DIRECTIONS FOR THIS TASK: The line containing "R202: 22k (N34, U205/in-)" marks the start, and the last line of the records below marks the end. Print that run exactly and nothing else.

DATA LISTING:

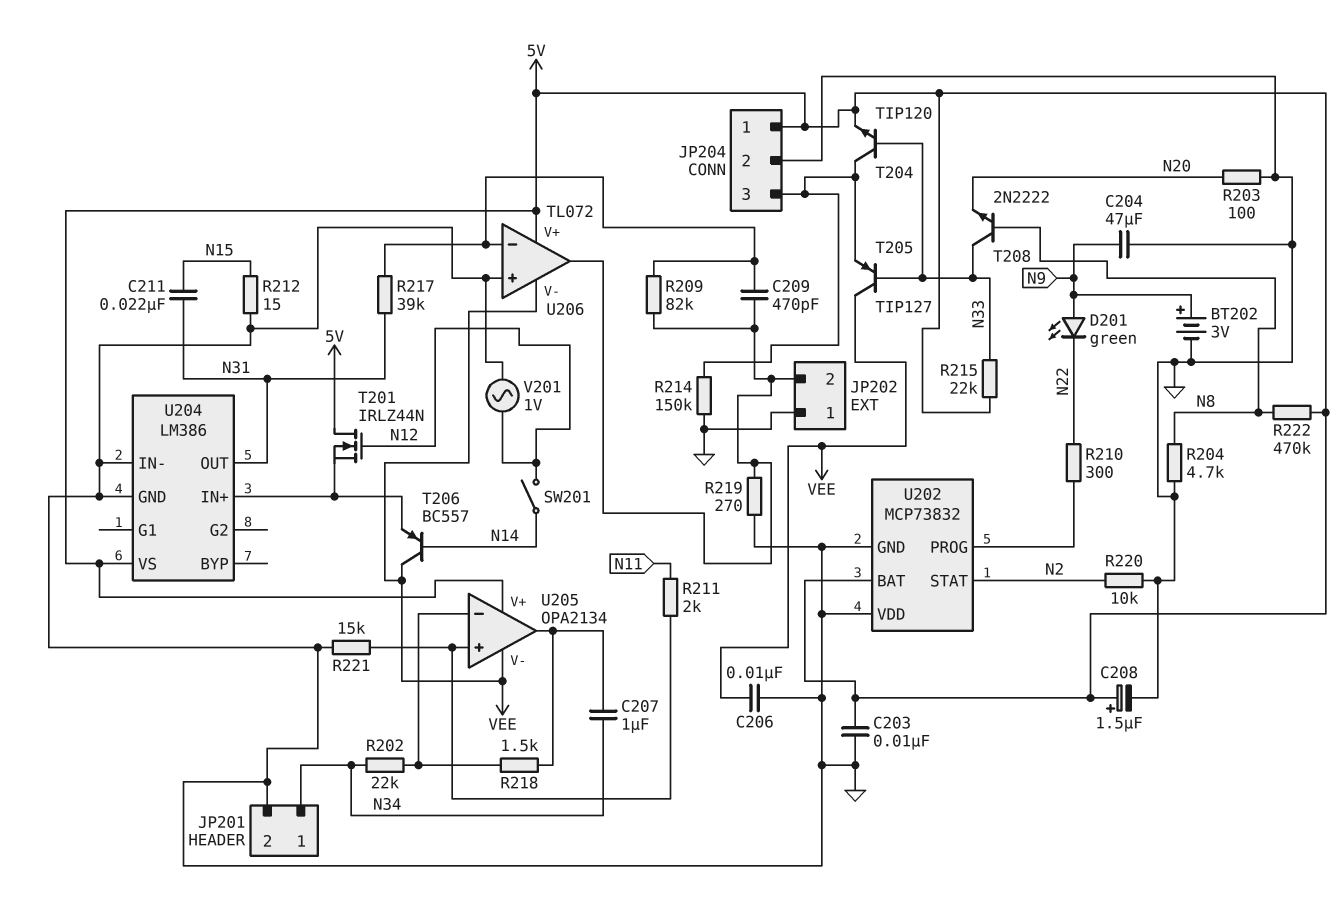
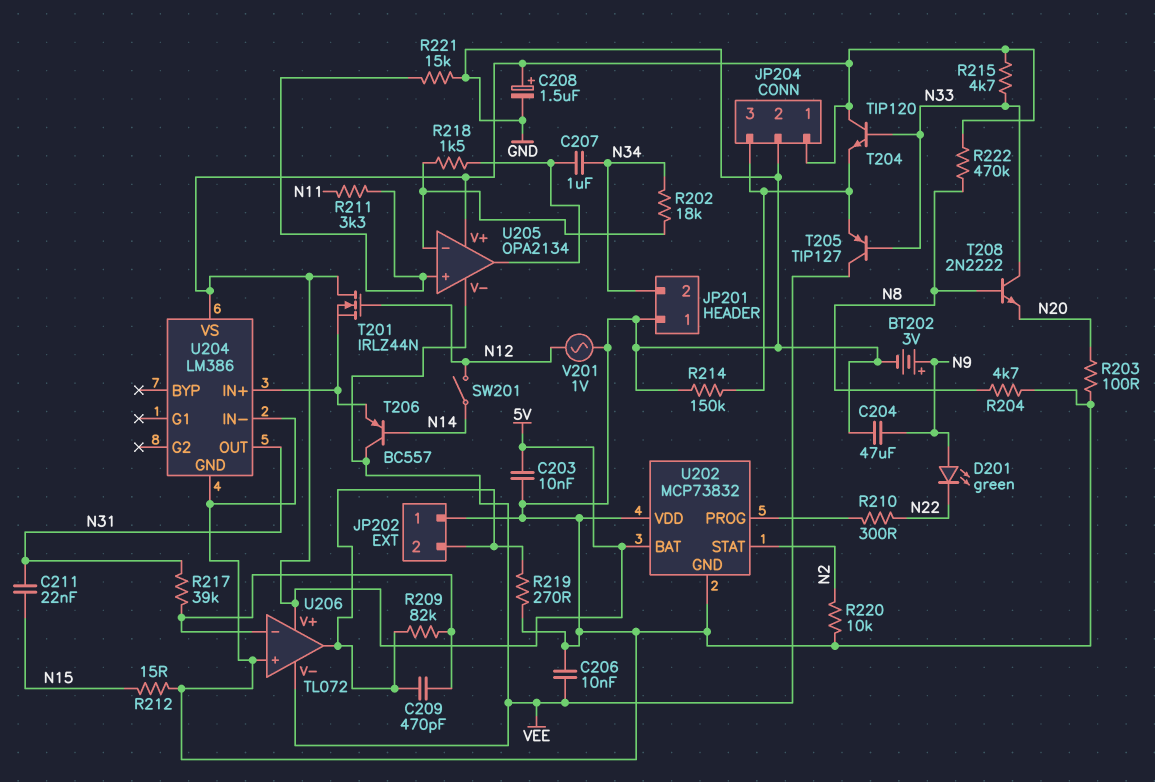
JP201 pin 1: N34 -> GND
JP201 pin 2: GND -> N34
R202: 22k (N34, U205/in-) -> 18k (N34, U205/in-)
R211: 2k (N11, U205/in+) -> 3.3k (N11, U205/in+)
R215: 22k (5V, N33) -> 4.7k (5V, N33)
T204: NPN TIP120 (B N33, C JP204/3, E 5V) -> NPN TIP120 (B N33, C 5V, E JP204/3)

RESPONSE FOR THIS EXERCISE:
R202: 22k (N34, U205/in-) -> 18k (N34, U205/in-)
R211: 2k (N11, U205/in+) -> 3.3k (N11, U205/in+)
R215: 22k (5V, N33) -> 4.7k (5V, N33)
T204: NPN TIP120 (B N33, C JP204/3, E 5V) -> NPN TIP120 (B N33, C 5V, E JP204/3)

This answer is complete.